Change detection outputs

▽

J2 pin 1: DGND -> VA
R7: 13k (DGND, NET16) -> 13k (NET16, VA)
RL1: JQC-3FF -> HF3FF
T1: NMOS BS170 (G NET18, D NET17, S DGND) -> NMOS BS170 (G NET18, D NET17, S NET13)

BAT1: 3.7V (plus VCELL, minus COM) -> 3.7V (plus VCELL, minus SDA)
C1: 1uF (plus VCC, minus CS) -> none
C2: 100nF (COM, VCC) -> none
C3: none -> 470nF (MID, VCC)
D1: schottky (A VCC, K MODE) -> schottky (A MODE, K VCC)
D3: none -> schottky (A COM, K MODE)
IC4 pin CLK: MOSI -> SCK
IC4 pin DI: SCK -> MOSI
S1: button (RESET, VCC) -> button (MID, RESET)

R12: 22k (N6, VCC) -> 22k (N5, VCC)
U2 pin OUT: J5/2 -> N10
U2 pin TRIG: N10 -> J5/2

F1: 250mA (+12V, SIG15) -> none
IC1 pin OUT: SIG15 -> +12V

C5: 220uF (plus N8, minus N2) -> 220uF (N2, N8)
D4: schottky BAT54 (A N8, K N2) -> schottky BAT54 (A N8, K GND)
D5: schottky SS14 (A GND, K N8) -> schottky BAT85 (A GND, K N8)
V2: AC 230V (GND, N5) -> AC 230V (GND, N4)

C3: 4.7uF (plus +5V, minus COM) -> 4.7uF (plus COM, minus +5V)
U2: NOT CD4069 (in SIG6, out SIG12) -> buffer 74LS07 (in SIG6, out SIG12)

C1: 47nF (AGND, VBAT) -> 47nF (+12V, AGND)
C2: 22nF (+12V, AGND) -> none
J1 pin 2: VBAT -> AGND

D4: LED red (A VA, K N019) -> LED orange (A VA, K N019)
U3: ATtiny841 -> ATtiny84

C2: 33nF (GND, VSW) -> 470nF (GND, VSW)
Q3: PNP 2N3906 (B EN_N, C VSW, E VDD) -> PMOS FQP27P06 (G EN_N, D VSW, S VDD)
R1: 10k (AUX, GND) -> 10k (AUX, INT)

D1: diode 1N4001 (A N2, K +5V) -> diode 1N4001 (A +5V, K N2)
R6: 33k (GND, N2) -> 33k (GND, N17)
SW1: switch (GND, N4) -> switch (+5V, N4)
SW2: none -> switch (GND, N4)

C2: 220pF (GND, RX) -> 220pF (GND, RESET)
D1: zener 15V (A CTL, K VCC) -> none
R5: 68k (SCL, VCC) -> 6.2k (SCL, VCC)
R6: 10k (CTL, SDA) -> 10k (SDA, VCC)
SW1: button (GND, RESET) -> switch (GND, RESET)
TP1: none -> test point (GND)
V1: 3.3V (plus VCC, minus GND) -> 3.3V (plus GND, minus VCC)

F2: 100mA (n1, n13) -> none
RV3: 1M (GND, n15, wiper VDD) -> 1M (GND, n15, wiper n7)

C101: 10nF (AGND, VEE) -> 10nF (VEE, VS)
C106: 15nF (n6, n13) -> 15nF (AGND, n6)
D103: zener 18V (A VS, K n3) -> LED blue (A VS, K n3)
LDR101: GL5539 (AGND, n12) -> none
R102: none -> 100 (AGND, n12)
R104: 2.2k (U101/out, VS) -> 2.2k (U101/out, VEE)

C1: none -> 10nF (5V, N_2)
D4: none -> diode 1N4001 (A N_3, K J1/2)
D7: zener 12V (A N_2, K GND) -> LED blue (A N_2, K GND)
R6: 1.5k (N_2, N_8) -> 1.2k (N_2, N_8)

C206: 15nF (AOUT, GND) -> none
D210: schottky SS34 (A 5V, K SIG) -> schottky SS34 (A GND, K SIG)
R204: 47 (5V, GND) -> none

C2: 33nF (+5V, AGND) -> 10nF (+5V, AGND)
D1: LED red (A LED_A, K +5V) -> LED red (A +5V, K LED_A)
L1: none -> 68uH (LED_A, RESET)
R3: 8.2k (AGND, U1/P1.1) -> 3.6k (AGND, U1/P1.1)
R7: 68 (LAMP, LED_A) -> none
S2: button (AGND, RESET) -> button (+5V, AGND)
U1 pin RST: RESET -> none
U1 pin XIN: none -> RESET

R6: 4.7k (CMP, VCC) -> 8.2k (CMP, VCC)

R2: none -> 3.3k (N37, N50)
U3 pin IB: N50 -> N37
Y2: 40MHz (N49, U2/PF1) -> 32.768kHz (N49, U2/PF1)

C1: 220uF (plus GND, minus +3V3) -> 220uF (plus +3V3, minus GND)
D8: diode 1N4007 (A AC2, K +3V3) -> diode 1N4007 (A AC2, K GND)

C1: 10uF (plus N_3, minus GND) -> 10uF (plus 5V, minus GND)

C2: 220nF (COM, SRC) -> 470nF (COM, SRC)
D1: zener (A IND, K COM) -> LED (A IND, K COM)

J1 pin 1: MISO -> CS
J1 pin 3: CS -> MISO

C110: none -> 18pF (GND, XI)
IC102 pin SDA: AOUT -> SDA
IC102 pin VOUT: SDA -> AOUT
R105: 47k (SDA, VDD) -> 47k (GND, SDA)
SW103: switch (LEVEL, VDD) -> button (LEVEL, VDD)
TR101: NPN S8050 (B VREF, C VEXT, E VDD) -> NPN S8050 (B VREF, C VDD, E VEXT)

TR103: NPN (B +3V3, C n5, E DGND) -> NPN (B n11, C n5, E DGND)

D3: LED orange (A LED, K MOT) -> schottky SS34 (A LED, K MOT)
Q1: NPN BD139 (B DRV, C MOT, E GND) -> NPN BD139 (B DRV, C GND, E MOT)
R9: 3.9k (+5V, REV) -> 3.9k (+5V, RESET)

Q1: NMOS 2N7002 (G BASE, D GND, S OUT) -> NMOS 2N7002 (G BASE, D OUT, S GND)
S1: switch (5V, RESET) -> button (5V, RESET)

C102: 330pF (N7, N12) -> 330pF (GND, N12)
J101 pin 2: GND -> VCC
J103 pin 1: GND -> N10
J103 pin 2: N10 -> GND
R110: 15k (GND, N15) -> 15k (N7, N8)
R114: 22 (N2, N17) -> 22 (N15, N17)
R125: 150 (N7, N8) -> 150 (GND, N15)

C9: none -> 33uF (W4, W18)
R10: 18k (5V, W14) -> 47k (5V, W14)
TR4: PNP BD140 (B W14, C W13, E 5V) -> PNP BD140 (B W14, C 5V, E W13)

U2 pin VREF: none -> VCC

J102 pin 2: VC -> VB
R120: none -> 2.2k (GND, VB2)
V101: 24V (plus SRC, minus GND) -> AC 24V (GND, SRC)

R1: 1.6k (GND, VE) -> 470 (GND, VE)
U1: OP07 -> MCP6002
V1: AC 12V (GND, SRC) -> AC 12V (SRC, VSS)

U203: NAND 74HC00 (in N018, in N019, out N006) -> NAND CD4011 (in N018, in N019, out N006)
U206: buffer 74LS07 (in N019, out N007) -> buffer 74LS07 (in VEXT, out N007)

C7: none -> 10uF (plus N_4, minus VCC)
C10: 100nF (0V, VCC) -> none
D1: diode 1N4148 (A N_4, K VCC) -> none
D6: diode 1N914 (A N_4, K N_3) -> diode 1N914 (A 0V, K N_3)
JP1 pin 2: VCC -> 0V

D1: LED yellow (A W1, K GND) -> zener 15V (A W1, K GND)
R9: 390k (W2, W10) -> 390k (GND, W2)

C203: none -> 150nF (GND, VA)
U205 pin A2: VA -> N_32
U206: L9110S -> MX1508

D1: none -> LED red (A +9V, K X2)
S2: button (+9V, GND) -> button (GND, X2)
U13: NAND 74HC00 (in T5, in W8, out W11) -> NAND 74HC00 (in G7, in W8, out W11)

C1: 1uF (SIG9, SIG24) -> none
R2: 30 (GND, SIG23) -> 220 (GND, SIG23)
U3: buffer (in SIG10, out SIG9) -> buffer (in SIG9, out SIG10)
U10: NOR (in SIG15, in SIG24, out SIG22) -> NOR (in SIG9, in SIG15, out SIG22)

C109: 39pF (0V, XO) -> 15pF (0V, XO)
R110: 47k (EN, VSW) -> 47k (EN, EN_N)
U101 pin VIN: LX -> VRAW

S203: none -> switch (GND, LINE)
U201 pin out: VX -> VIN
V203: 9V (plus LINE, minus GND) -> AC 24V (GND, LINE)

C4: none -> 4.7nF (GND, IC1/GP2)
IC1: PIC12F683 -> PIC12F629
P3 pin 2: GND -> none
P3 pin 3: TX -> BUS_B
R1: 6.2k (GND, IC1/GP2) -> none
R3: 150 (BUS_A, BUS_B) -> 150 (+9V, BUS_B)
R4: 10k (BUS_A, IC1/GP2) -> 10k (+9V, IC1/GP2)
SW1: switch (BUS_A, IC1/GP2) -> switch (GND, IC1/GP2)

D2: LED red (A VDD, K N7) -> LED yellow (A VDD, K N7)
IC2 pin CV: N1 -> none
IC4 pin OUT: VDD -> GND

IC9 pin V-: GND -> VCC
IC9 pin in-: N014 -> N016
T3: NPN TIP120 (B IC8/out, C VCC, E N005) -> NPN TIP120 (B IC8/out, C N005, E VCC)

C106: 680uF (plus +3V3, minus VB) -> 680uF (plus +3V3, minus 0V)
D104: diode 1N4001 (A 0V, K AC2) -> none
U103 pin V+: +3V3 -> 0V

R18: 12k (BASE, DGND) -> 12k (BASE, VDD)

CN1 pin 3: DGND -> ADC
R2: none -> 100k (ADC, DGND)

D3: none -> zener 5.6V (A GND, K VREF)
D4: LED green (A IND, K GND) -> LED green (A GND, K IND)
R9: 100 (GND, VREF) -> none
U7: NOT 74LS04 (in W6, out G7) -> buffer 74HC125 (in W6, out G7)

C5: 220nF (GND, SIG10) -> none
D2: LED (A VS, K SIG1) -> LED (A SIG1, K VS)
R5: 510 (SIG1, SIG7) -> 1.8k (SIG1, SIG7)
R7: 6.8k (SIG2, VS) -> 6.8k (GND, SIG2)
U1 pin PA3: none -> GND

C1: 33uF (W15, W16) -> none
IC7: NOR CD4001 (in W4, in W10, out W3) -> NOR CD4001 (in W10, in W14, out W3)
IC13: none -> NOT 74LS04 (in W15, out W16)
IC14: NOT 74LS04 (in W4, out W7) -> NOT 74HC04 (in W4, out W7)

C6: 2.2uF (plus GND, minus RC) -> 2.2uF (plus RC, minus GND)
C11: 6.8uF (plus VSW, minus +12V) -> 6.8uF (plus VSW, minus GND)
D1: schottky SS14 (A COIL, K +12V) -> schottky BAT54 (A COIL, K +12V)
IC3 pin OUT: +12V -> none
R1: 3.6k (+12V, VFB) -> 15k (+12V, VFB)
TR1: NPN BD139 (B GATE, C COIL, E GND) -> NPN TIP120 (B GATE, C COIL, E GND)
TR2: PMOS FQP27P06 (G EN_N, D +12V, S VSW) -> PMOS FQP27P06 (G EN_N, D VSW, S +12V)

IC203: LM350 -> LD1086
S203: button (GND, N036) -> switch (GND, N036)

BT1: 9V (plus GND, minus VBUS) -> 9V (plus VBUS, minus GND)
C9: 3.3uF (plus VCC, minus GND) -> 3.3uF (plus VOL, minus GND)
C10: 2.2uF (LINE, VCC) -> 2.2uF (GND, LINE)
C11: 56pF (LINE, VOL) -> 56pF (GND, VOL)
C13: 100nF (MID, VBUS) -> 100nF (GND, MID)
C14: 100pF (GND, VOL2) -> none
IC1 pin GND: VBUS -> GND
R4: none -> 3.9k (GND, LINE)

△

= Task item =
Only the lines from the beginning of the data above through the line containing "J1 pin 2: VBAT -> AGND" should be repeated, exactly as they appear.

= Task solution =
J2 pin 1: DGND -> VA
R7: 13k (DGND, NET16) -> 13k (NET16, VA)
RL1: JQC-3FF -> HF3FF
T1: NMOS BS170 (G NET18, D NET17, S DGND) -> NMOS BS170 (G NET18, D NET17, S NET13)

BAT1: 3.7V (plus VCELL, minus COM) -> 3.7V (plus VCELL, minus SDA)
C1: 1uF (plus VCC, minus CS) -> none
C2: 100nF (COM, VCC) -> none
C3: none -> 470nF (MID, VCC)
D1: schottky (A VCC, K MODE) -> schottky (A MODE, K VCC)
D3: none -> schottky (A COM, K MODE)
IC4 pin CLK: MOSI -> SCK
IC4 pin DI: SCK -> MOSI
S1: button (RESET, VCC) -> button (MID, RESET)

R12: 22k (N6, VCC) -> 22k (N5, VCC)
U2 pin OUT: J5/2 -> N10
U2 pin TRIG: N10 -> J5/2

F1: 250mA (+12V, SIG15) -> none
IC1 pin OUT: SIG15 -> +12V

C5: 220uF (plus N8, minus N2) -> 220uF (N2, N8)
D4: schottky BAT54 (A N8, K N2) -> schottky BAT54 (A N8, K GND)
D5: schottky SS14 (A GND, K N8) -> schottky BAT85 (A GND, K N8)
V2: AC 230V (GND, N5) -> AC 230V (GND, N4)

C3: 4.7uF (plus +5V, minus COM) -> 4.7uF (plus COM, minus +5V)
U2: NOT CD4069 (in SIG6, out SIG12) -> buffer 74LS07 (in SIG6, out SIG12)

C1: 47nF (AGND, VBAT) -> 47nF (+12V, AGND)
C2: 22nF (+12V, AGND) -> none
J1 pin 2: VBAT -> AGND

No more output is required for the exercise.